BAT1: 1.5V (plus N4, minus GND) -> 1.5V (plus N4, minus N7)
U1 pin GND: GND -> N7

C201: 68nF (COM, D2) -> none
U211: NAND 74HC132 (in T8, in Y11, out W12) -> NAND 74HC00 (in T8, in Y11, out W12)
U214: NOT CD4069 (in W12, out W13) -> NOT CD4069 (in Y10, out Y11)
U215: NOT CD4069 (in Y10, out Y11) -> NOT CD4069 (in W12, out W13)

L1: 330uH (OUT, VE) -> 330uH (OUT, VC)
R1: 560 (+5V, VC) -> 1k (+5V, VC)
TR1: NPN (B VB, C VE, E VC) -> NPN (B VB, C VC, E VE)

**Task directions:** All of the data above should be set down word for word.

**Answer section:**
BAT1: 1.5V (plus N4, minus GND) -> 1.5V (plus N4, minus N7)
U1 pin GND: GND -> N7

C201: 68nF (COM, D2) -> none
U211: NAND 74HC132 (in T8, in Y11, out W12) -> NAND 74HC00 (in T8, in Y11, out W12)
U214: NOT CD4069 (in W12, out W13) -> NOT CD4069 (in Y10, out Y11)
U215: NOT CD4069 (in Y10, out Y11) -> NOT CD4069 (in W12, out W13)

L1: 330uH (OUT, VE) -> 330uH (OUT, VC)
R1: 560 (+5V, VC) -> 1k (+5V, VC)
TR1: NPN (B VB, C VE, E VC) -> NPN (B VB, C VC, E VE)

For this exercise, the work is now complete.